- What needs to be done
Search the data for the word "orange". Reproduce every line where it is found.

### Exercise data ###

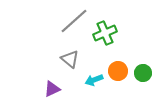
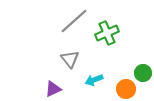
green cross: moved 2 px right
gray triangle: rotated 12 degrees clockwise
orange circle: moved 8 px right, 18 px down
purple triangle: moved 1 px right
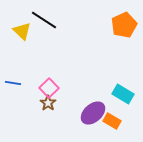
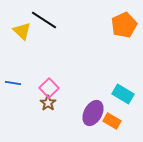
purple ellipse: rotated 20 degrees counterclockwise
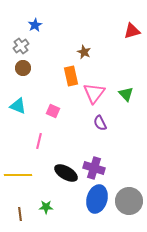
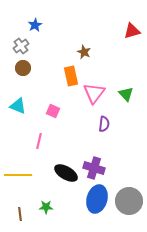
purple semicircle: moved 4 px right, 1 px down; rotated 147 degrees counterclockwise
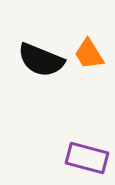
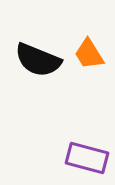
black semicircle: moved 3 px left
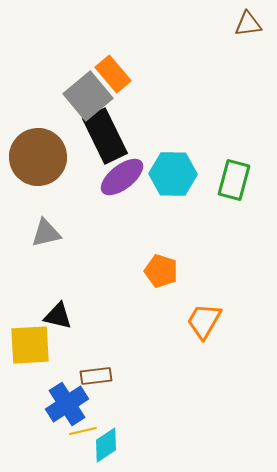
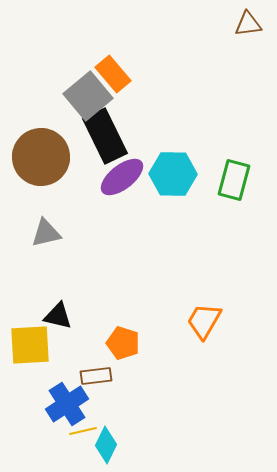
brown circle: moved 3 px right
orange pentagon: moved 38 px left, 72 px down
cyan diamond: rotated 30 degrees counterclockwise
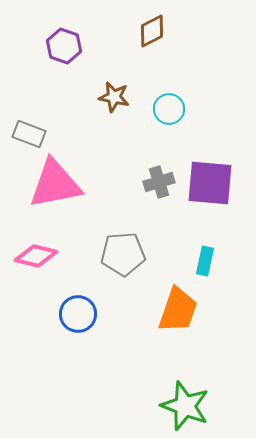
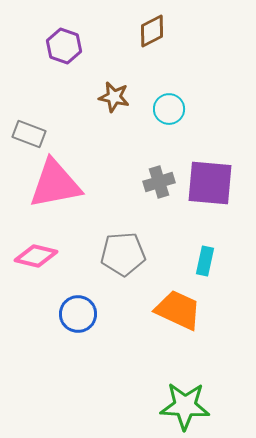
orange trapezoid: rotated 84 degrees counterclockwise
green star: rotated 18 degrees counterclockwise
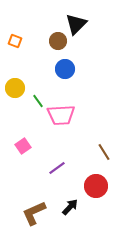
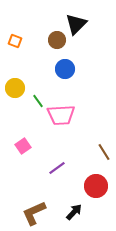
brown circle: moved 1 px left, 1 px up
black arrow: moved 4 px right, 5 px down
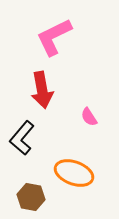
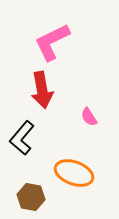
pink L-shape: moved 2 px left, 5 px down
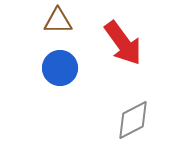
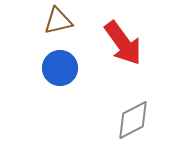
brown triangle: rotated 12 degrees counterclockwise
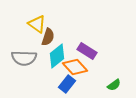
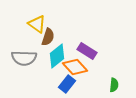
green semicircle: rotated 48 degrees counterclockwise
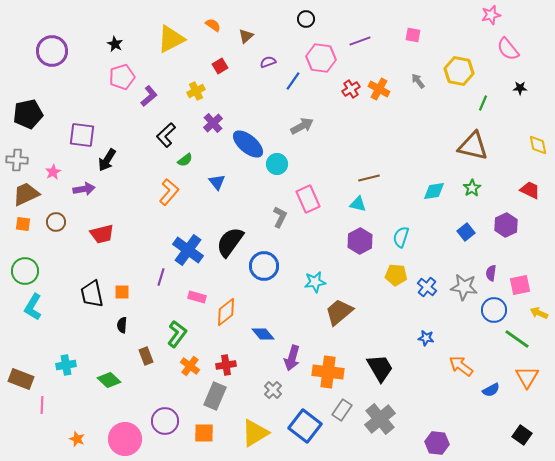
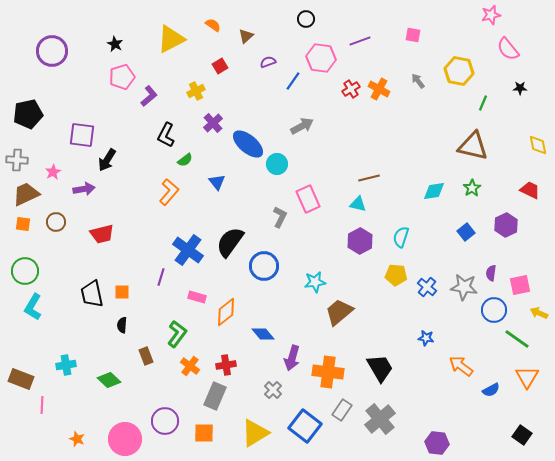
black L-shape at (166, 135): rotated 20 degrees counterclockwise
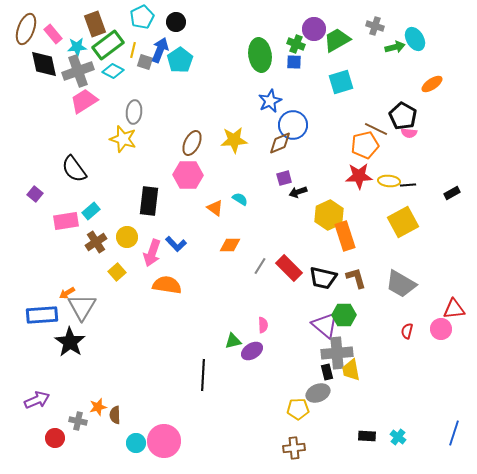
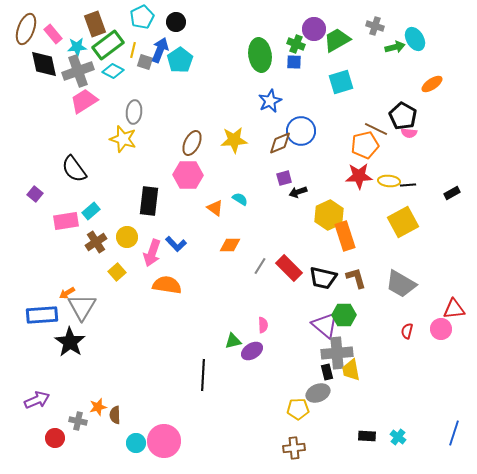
blue circle at (293, 125): moved 8 px right, 6 px down
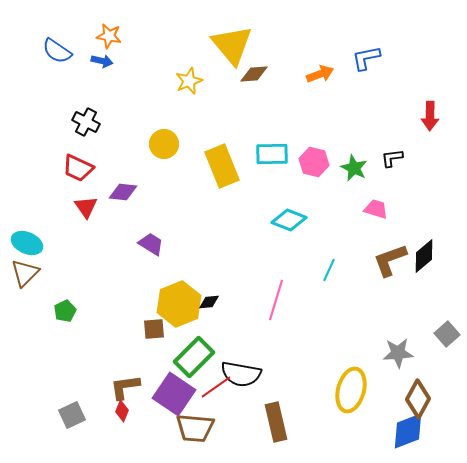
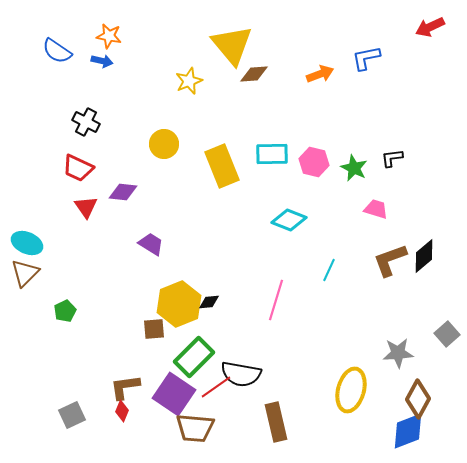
red arrow at (430, 116): moved 89 px up; rotated 64 degrees clockwise
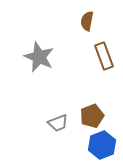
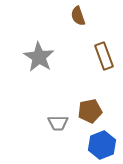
brown semicircle: moved 9 px left, 5 px up; rotated 30 degrees counterclockwise
gray star: rotated 8 degrees clockwise
brown pentagon: moved 2 px left, 5 px up; rotated 10 degrees clockwise
gray trapezoid: rotated 20 degrees clockwise
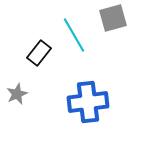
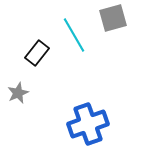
black rectangle: moved 2 px left
gray star: moved 1 px right, 1 px up
blue cross: moved 22 px down; rotated 12 degrees counterclockwise
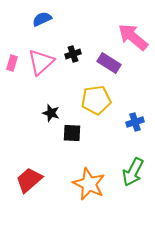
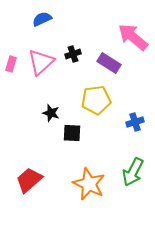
pink rectangle: moved 1 px left, 1 px down
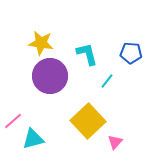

###

- Output
orange circle: moved 8 px right, 18 px down
orange pentagon: moved 38 px left, 72 px down
orange trapezoid: rotated 84 degrees counterclockwise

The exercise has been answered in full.